TASK GOAL => Every entry must be set down exactly in the answer; no pictures should appear.
Top of AVAILABLE DATA
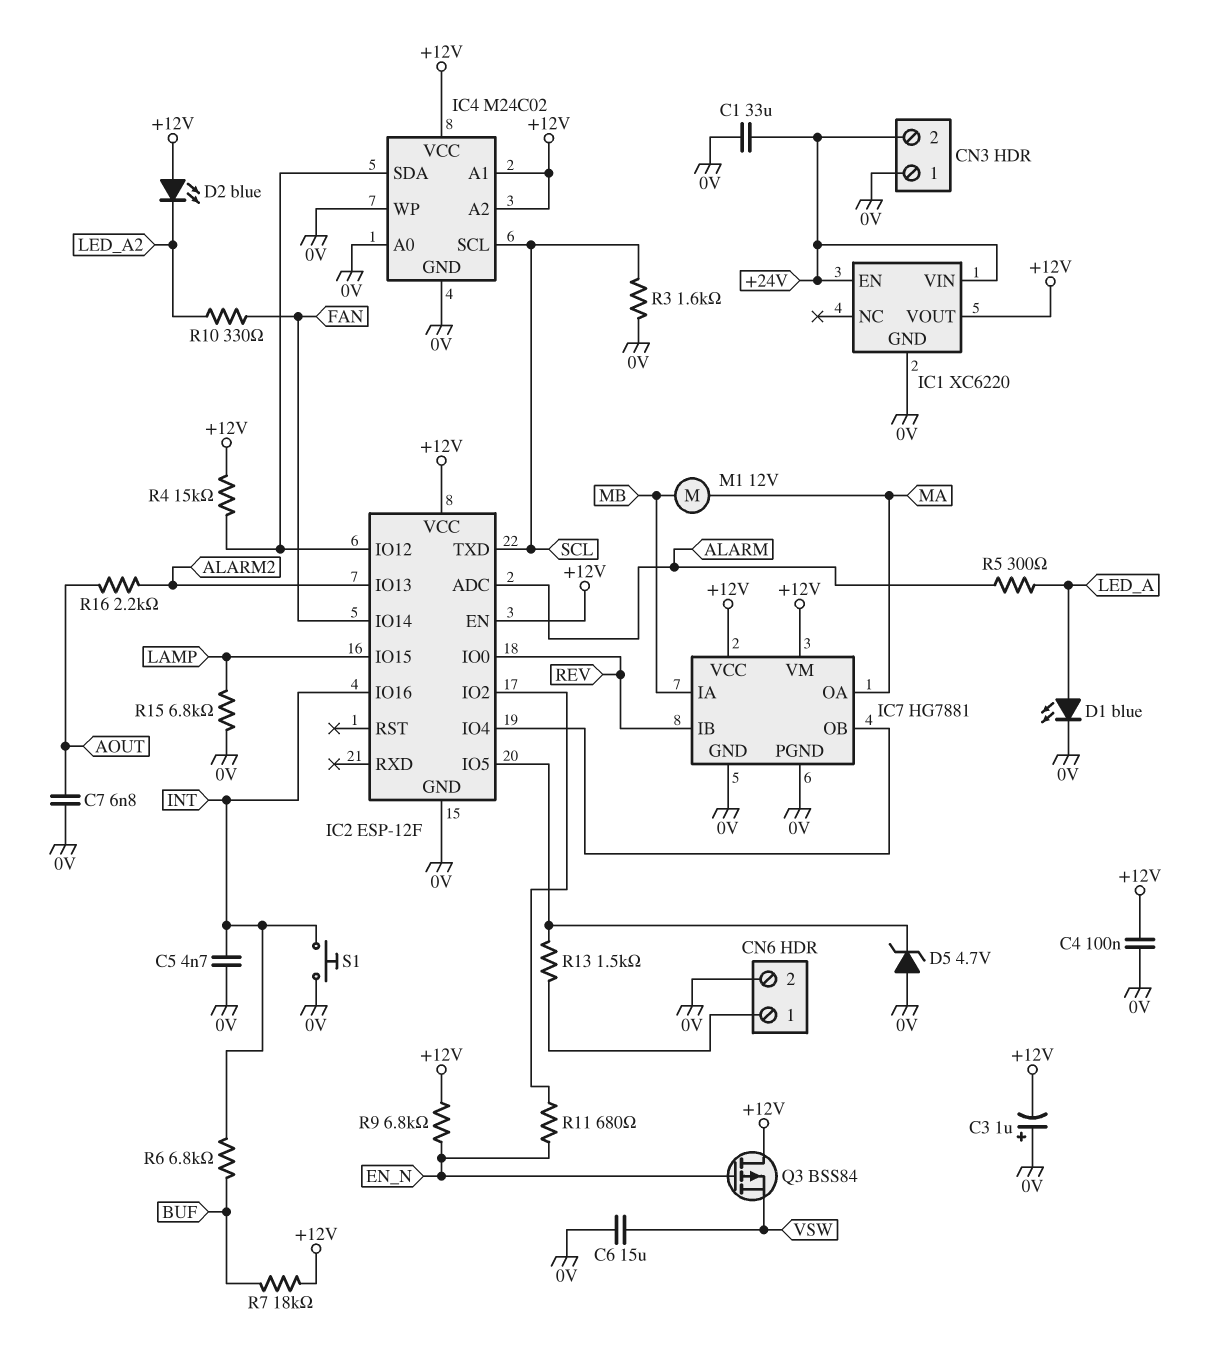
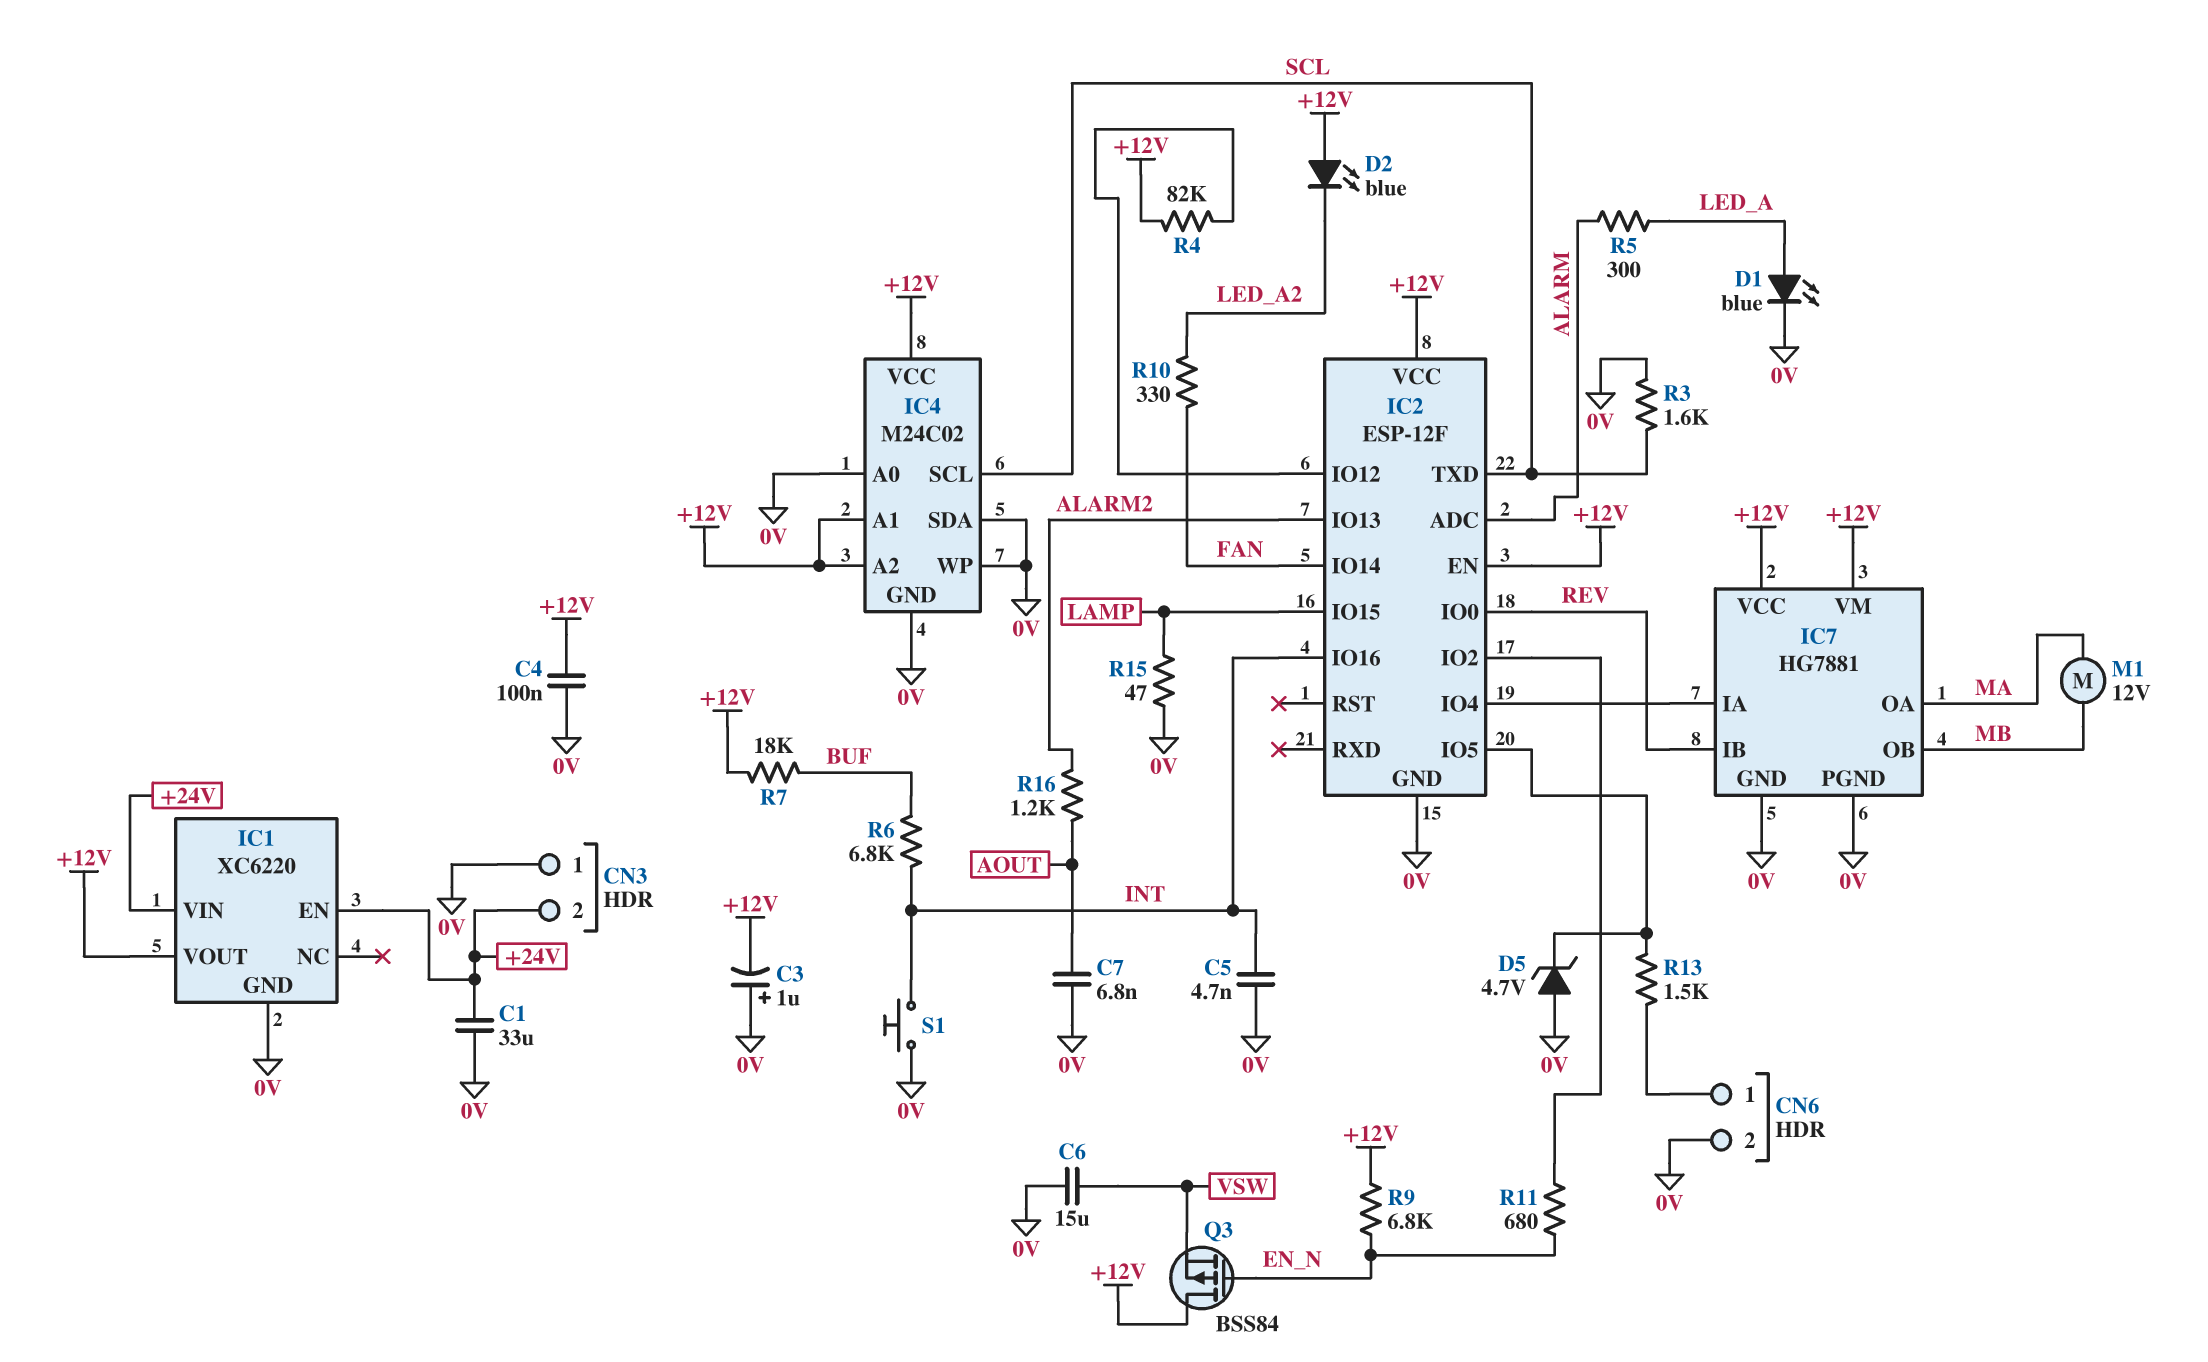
IC4 pin SDA: IC2/IO12 -> 0V
IC7 pin IA: MB -> IC2/IO4
IC7 pin OB: IC2/IO4 -> MB
R4: 15k (+12V, IC2/IO12) -> 82k (+12V, IC2/IO12)
R15: 6.8k (0V, LAMP) -> 47 (0V, LAMP)
R16: 2.2k (ALARM2, AOUT) -> 1.2k (ALARM2, AOUT)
Bottom of AVAILABLE DATA
TASK ANSWER =>
IC4 pin SDA: IC2/IO12 -> 0V
IC7 pin IA: MB -> IC2/IO4
IC7 pin OB: IC2/IO4 -> MB
R4: 15k (+12V, IC2/IO12) -> 82k (+12V, IC2/IO12)
R15: 6.8k (0V, LAMP) -> 47 (0V, LAMP)
R16: 2.2k (ALARM2, AOUT) -> 1.2k (ALARM2, AOUT)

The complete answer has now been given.